• **Exercise description**:
Please show each line of the listing where "pink" is present.

• **Stored data**:

===

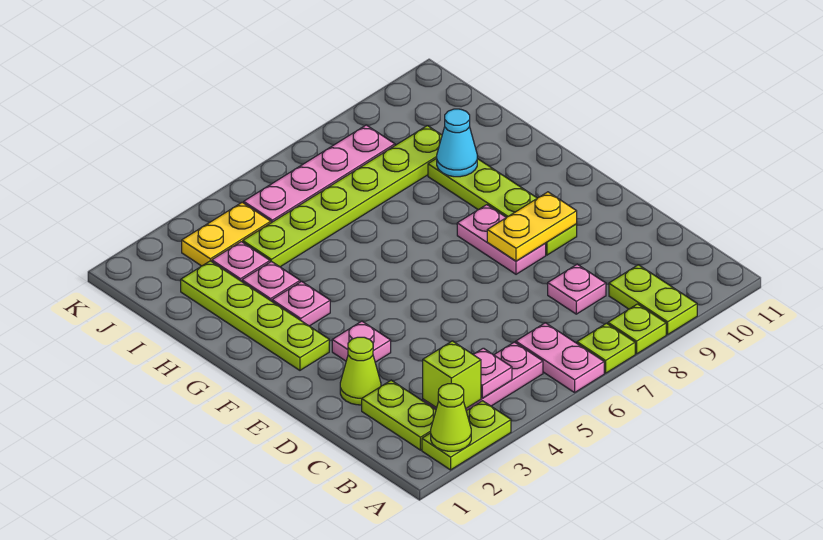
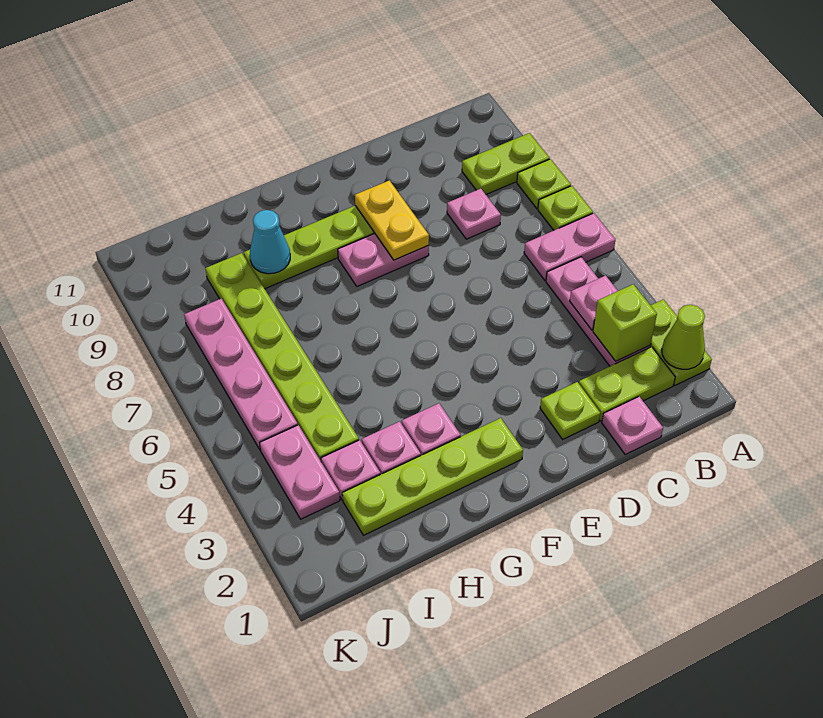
lime cone D2 level 1 -> lime plate D2 level 1
pink plate E3 level 1 -> pink plate C1 level 1
yellow plate J3:J4 level 1 -> pink plate J3:J4 level 1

===

• **Solution to the problem**:
pink plate E3 level 1 -> pink plate C1 level 1
yellow plate J3:J4 level 1 -> pink plate J3:J4 level 1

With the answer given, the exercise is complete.